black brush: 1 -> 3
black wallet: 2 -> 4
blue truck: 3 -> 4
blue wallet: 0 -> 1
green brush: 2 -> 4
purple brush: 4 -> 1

+++++

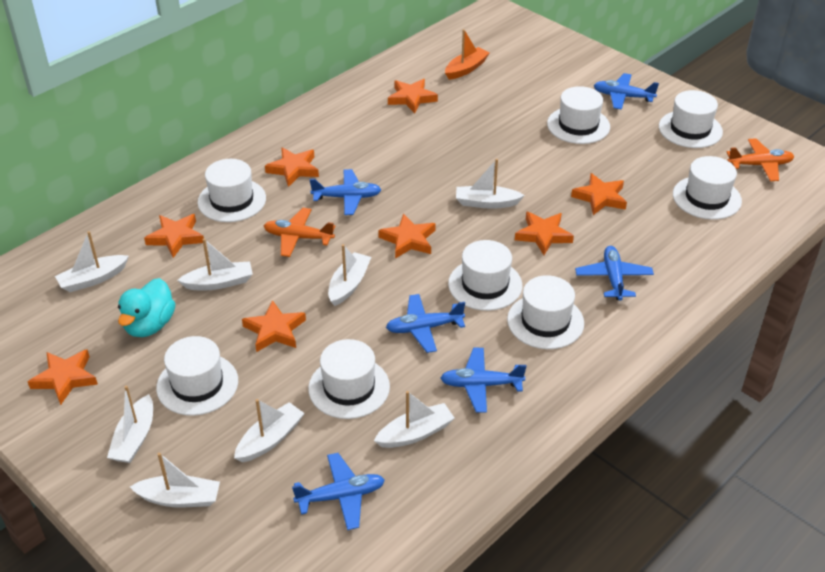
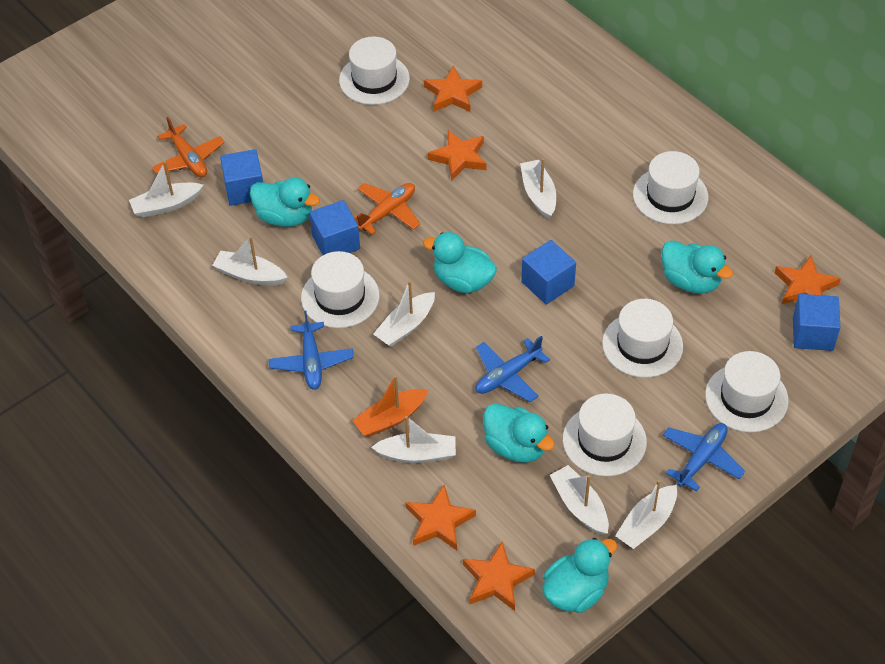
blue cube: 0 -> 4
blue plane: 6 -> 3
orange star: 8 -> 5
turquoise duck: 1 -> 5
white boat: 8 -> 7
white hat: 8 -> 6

+++++

### Work required
Copy out each line of the data above, exactly, if it lies between the line holding "blue plane: 6 -> 3" and the line holding "white hat: 8 -> 6", inclusive; copy no other line.

### Expected answer
blue plane: 6 -> 3
orange star: 8 -> 5
turquoise duck: 1 -> 5
white boat: 8 -> 7
white hat: 8 -> 6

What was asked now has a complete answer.